WHAT THE TASK ASKS -
Reproduce exactly the lines below from the one containing "camera: 135 degrees right, 5 degrees down" through the one containing "none -> brown light bulb [643,358,699,419]", including both, and nothing else.
****************
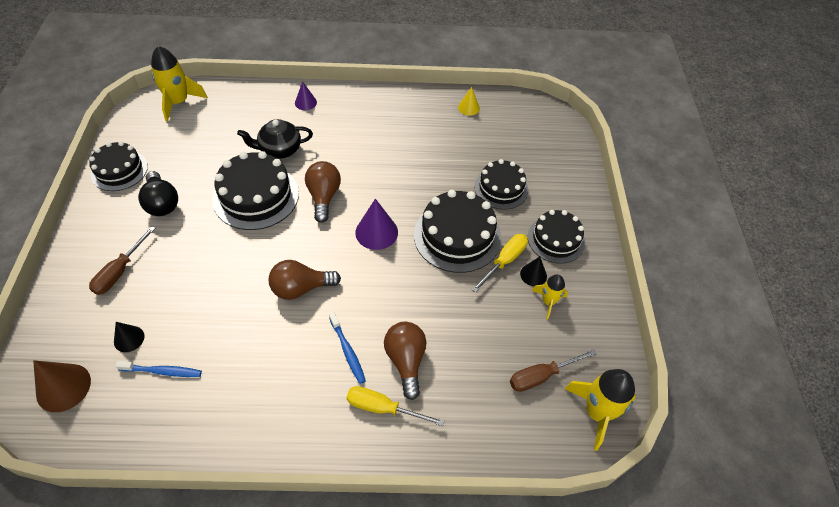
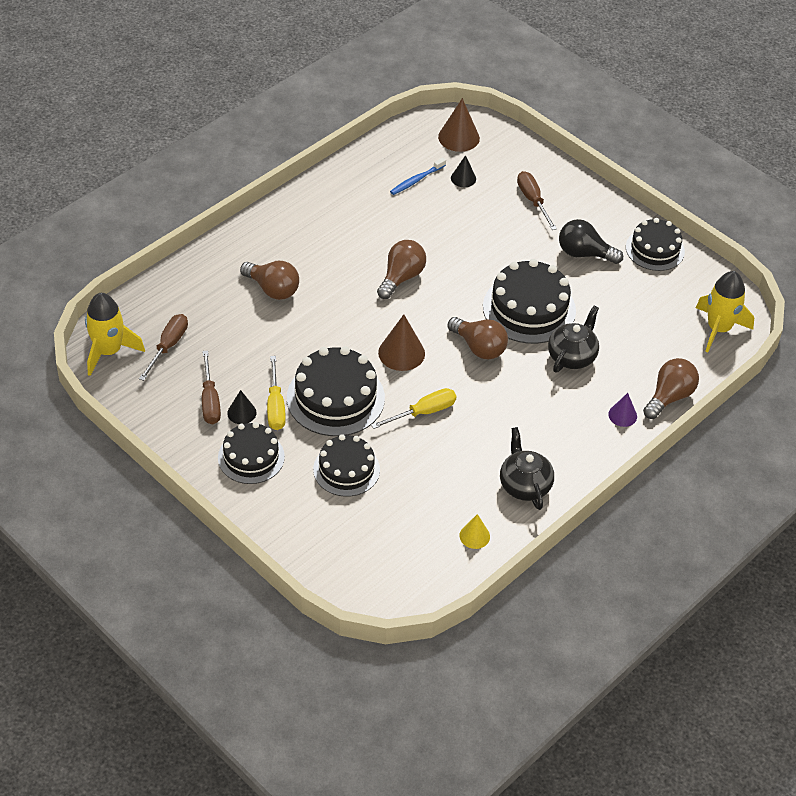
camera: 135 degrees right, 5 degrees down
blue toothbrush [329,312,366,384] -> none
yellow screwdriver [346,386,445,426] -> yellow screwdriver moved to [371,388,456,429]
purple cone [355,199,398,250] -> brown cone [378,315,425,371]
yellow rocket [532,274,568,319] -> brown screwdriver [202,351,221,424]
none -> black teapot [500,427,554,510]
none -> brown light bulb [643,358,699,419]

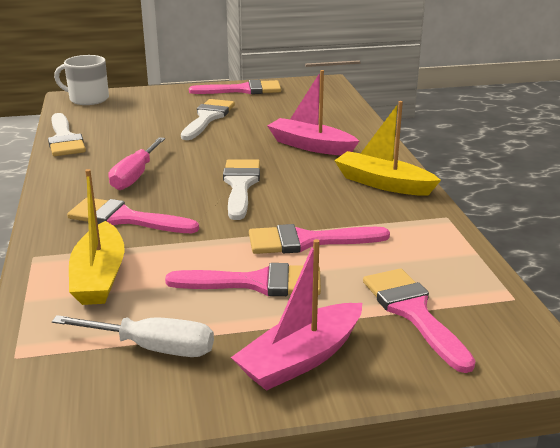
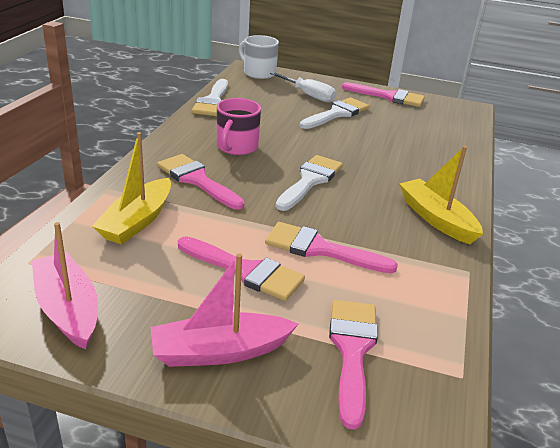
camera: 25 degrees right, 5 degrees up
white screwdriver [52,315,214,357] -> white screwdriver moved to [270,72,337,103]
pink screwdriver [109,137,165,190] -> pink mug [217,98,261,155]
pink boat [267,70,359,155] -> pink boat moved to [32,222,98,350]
****************
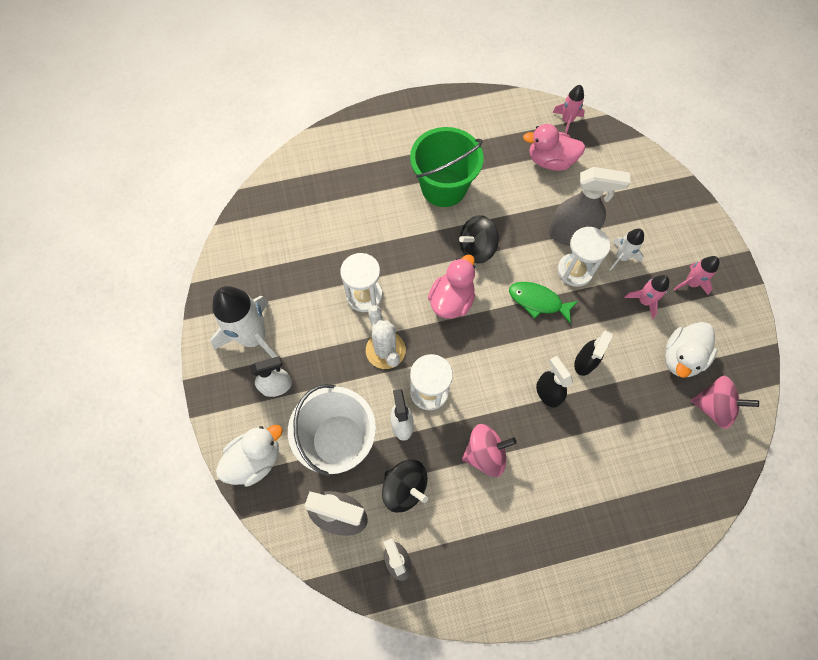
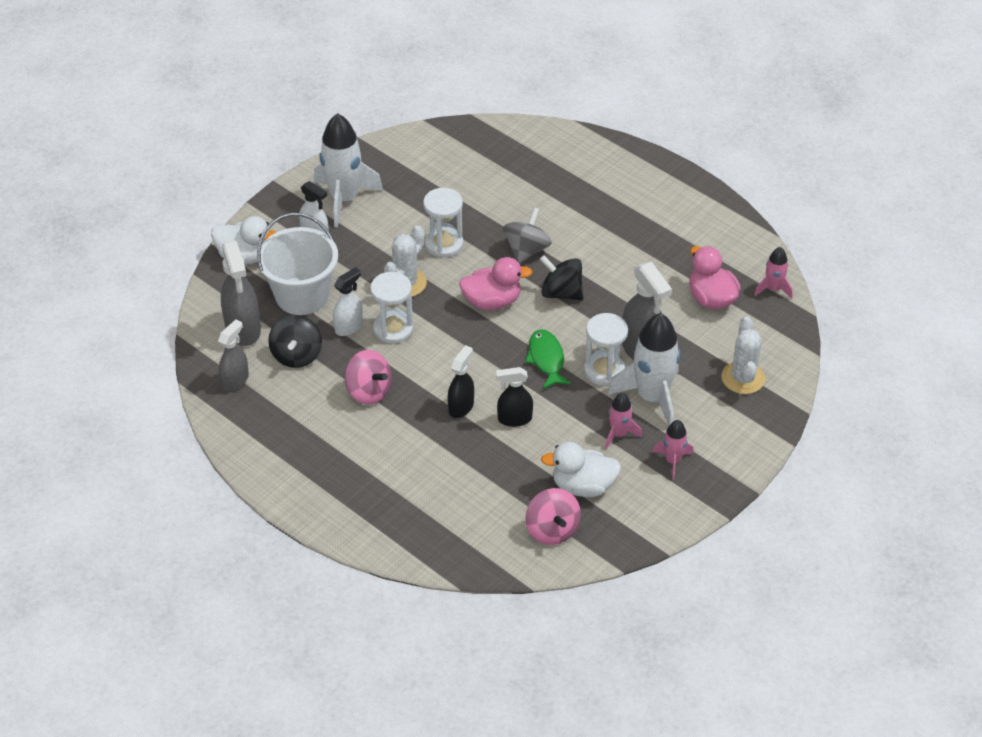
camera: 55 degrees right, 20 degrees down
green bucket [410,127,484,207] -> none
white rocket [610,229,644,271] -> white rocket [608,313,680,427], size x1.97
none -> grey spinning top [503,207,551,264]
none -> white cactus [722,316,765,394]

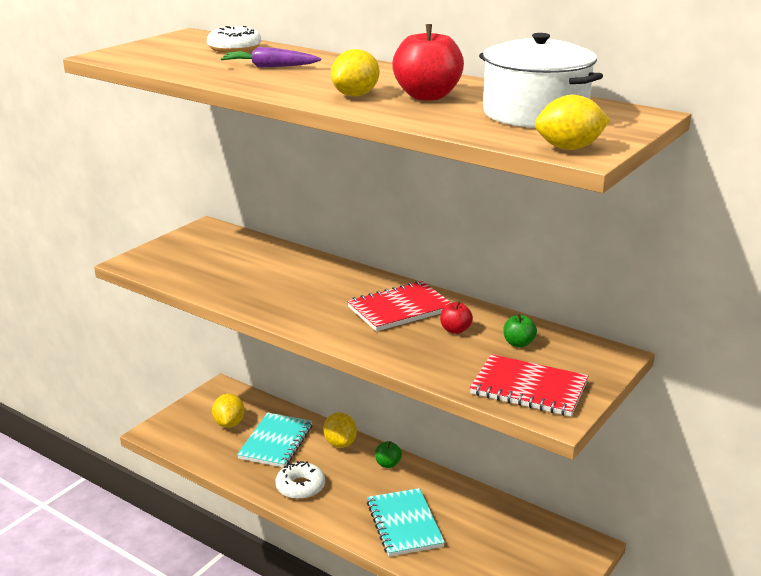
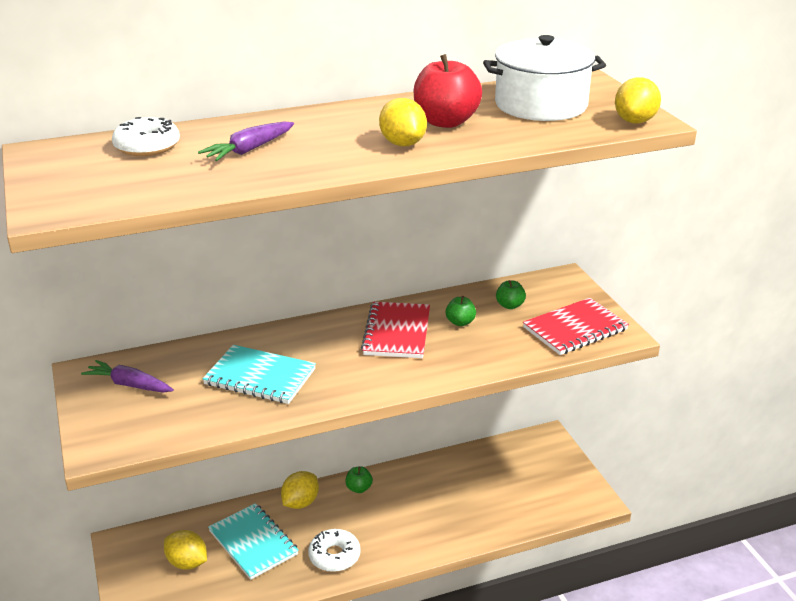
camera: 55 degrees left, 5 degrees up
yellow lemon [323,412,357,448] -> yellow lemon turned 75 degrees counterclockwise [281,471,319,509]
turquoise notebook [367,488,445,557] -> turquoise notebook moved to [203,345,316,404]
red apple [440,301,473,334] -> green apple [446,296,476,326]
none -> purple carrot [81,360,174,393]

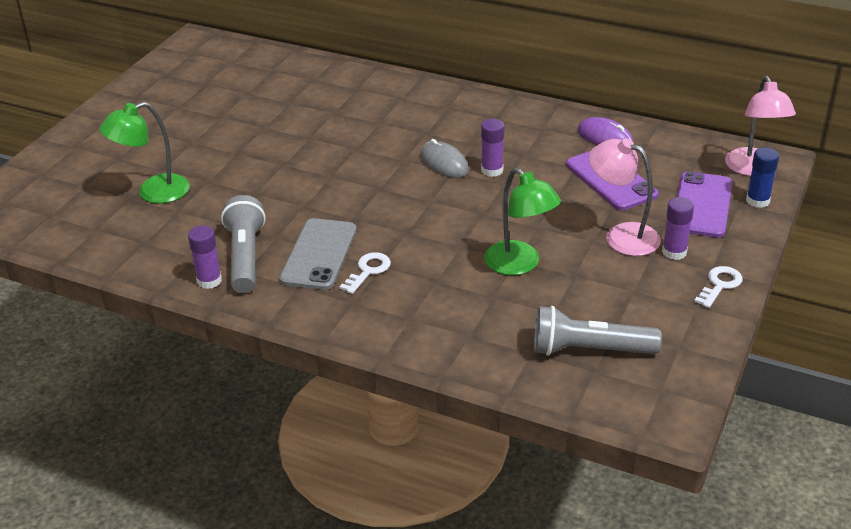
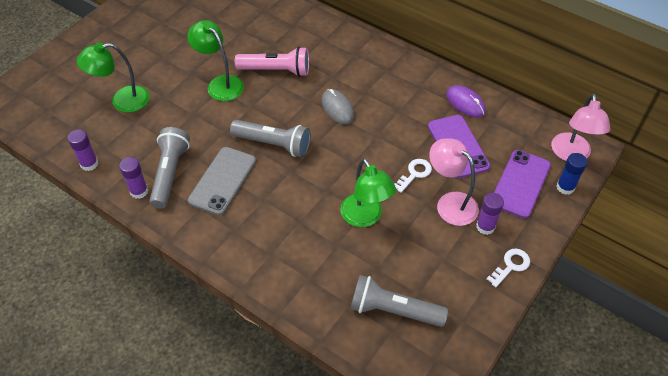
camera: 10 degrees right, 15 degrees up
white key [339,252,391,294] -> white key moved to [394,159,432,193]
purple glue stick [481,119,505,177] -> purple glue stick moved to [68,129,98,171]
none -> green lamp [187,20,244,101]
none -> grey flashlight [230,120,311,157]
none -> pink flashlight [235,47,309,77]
****************
REPLY TO THE TASK -
camera: 135 degrees right, 5 degrees down
blue toothbrush [329,312,366,384] -> none
yellow screwdriver [346,386,445,426] -> yellow screwdriver moved to [371,388,456,429]
purple cone [355,199,398,250] -> brown cone [378,315,425,371]
yellow rocket [532,274,568,319] -> brown screwdriver [202,351,221,424]
none -> black teapot [500,427,554,510]
none -> brown light bulb [643,358,699,419]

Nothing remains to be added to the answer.